Source material:
· · · · · · ·

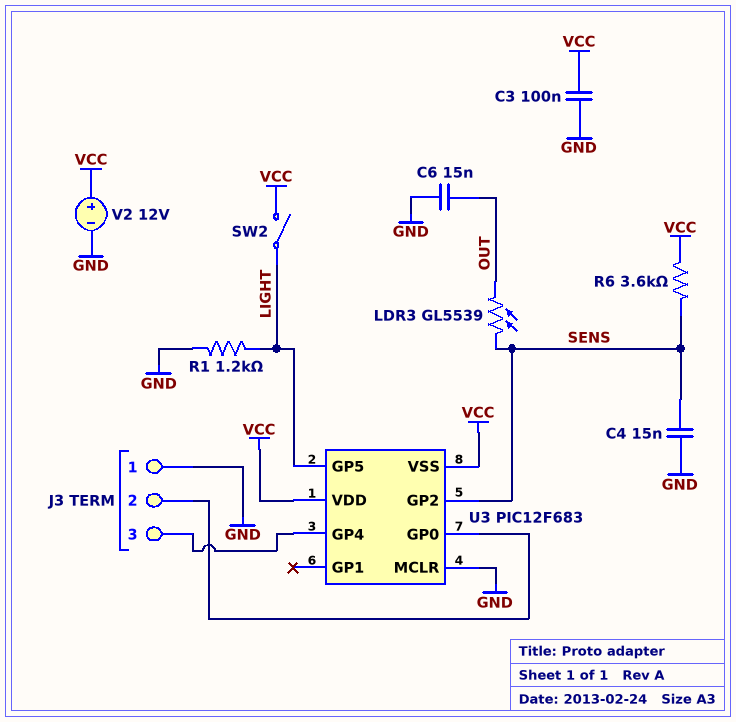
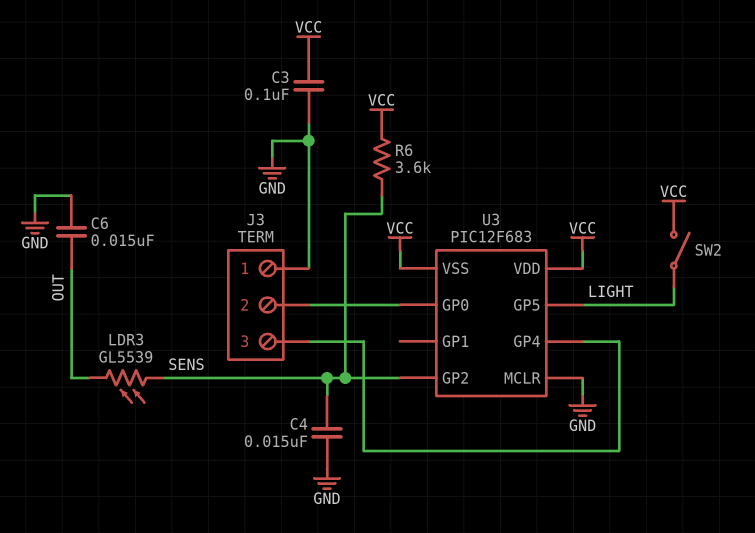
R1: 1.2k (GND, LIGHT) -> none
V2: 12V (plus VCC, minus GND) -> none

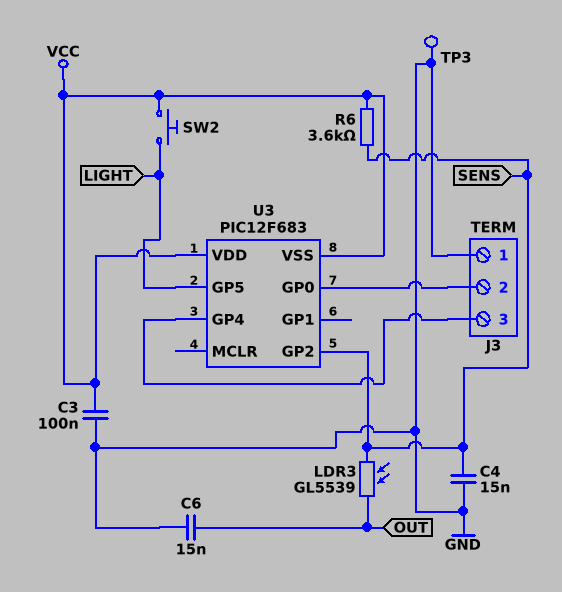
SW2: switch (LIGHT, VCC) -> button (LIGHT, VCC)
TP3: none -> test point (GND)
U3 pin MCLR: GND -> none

· · · · · · ·

Work item: With the pictures left out, return each entry exactly as written.

Completed task:
R1: 1.2k (GND, LIGHT) -> none
V2: 12V (plus VCC, minus GND) -> none

SW2: switch (LIGHT, VCC) -> button (LIGHT, VCC)
TP3: none -> test point (GND)
U3 pin MCLR: GND -> none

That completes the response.